Task details
In the listing that follows, the range to quote begins at the line that has "R2: 1k (GND, RESET) -> 18k (GND, RESET)" and ends after the line that has "C2: 4.7nF (GND, VP) -> 1nF (GND, VP)"; quote it verbatim and add nothing.

Records for the task
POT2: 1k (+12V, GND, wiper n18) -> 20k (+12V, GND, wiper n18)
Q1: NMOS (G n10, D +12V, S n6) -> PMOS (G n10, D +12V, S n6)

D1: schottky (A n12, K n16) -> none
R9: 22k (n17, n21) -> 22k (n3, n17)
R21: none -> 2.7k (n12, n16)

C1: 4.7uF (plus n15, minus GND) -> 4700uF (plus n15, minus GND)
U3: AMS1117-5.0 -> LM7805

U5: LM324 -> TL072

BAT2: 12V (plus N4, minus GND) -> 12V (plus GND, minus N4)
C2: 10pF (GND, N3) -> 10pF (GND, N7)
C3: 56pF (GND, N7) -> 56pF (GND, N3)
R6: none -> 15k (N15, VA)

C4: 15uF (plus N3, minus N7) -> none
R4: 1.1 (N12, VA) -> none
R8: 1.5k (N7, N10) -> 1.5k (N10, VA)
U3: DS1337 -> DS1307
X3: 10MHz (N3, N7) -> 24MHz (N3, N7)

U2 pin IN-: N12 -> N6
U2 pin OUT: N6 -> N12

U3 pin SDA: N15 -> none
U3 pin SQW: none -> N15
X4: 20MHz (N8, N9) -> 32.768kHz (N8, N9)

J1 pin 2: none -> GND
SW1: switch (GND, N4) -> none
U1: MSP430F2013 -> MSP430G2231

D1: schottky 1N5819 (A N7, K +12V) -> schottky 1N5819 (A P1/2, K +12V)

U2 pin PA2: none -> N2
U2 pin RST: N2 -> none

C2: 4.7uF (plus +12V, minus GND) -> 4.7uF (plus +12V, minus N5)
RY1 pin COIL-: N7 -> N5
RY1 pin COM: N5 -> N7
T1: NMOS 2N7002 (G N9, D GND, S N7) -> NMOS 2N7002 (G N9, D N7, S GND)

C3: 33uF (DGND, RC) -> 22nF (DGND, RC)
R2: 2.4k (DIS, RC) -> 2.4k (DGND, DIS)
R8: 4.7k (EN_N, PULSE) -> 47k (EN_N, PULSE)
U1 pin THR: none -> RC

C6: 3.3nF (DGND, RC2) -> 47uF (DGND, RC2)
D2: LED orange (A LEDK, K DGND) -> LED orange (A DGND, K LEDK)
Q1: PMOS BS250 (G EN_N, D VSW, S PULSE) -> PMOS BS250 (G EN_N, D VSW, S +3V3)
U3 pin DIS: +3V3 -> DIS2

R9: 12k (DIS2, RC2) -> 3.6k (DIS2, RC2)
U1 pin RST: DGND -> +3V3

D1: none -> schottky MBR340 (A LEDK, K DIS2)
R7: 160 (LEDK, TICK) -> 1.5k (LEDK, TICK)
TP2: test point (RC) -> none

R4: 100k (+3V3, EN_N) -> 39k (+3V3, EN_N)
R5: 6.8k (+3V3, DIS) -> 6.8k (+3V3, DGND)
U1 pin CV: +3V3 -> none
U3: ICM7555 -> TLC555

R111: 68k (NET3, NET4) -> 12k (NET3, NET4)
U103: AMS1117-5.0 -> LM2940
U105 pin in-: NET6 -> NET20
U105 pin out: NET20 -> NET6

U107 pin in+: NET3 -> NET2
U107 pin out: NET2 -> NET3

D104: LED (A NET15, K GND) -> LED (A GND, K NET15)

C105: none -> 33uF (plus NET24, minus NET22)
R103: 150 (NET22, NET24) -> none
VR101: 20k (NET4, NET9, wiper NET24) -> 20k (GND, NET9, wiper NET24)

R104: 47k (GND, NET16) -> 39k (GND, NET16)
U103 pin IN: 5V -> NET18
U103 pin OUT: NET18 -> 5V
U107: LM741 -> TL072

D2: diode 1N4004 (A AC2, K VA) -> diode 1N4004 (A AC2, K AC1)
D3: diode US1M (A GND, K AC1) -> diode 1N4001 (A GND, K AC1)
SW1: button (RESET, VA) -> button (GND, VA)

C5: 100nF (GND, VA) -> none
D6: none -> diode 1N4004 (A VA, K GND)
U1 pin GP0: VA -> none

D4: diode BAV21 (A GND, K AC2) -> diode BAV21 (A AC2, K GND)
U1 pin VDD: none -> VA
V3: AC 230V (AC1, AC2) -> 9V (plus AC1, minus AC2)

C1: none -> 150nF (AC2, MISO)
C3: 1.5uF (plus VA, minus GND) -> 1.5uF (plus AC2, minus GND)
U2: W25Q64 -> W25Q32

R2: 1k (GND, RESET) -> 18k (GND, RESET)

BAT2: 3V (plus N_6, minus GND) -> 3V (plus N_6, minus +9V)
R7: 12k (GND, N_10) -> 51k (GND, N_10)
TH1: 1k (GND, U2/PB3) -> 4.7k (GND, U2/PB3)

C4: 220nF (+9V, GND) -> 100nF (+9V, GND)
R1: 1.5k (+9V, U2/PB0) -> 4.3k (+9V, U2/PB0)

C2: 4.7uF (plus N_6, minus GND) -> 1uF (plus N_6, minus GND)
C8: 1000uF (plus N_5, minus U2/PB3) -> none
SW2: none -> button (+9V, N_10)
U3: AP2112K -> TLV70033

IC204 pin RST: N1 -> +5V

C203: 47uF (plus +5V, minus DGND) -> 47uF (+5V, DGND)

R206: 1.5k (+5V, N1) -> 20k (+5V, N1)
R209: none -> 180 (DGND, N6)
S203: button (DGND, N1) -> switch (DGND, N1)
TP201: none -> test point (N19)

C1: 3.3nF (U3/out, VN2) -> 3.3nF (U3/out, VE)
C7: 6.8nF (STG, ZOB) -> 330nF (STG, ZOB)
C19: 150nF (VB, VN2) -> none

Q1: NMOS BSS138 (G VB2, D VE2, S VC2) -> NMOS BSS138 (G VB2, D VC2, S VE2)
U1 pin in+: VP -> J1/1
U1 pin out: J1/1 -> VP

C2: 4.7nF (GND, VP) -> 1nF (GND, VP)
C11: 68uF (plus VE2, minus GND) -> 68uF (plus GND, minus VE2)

Exercise solution
R2: 1k (GND, RESET) -> 18k (GND, RESET)

BAT2: 3V (plus N_6, minus GND) -> 3V (plus N_6, minus +9V)
R7: 12k (GND, N_10) -> 51k (GND, N_10)
TH1: 1k (GND, U2/PB3) -> 4.7k (GND, U2/PB3)

C4: 220nF (+9V, GND) -> 100nF (+9V, GND)
R1: 1.5k (+9V, U2/PB0) -> 4.3k (+9V, U2/PB0)

C2: 4.7uF (plus N_6, minus GND) -> 1uF (plus N_6, minus GND)
C8: 1000uF (plus N_5, minus U2/PB3) -> none
SW2: none -> button (+9V, N_10)
U3: AP2112K -> TLV70033

IC204 pin RST: N1 -> +5V

C203: 47uF (plus +5V, minus DGND) -> 47uF (+5V, DGND)

R206: 1.5k (+5V, N1) -> 20k (+5V, N1)
R209: none -> 180 (DGND, N6)
S203: button (DGND, N1) -> switch (DGND, N1)
TP201: none -> test point (N19)

C1: 3.3nF (U3/out, VN2) -> 3.3nF (U3/out, VE)
C7: 6.8nF (STG, ZOB) -> 330nF (STG, ZOB)
C19: 150nF (VB, VN2) -> none

Q1: NMOS BSS138 (G VB2, D VE2, S VC2) -> NMOS BSS138 (G VB2, D VC2, S VE2)
U1 pin in+: VP -> J1/1
U1 pin out: J1/1 -> VP

C2: 4.7nF (GND, VP) -> 1nF (GND, VP)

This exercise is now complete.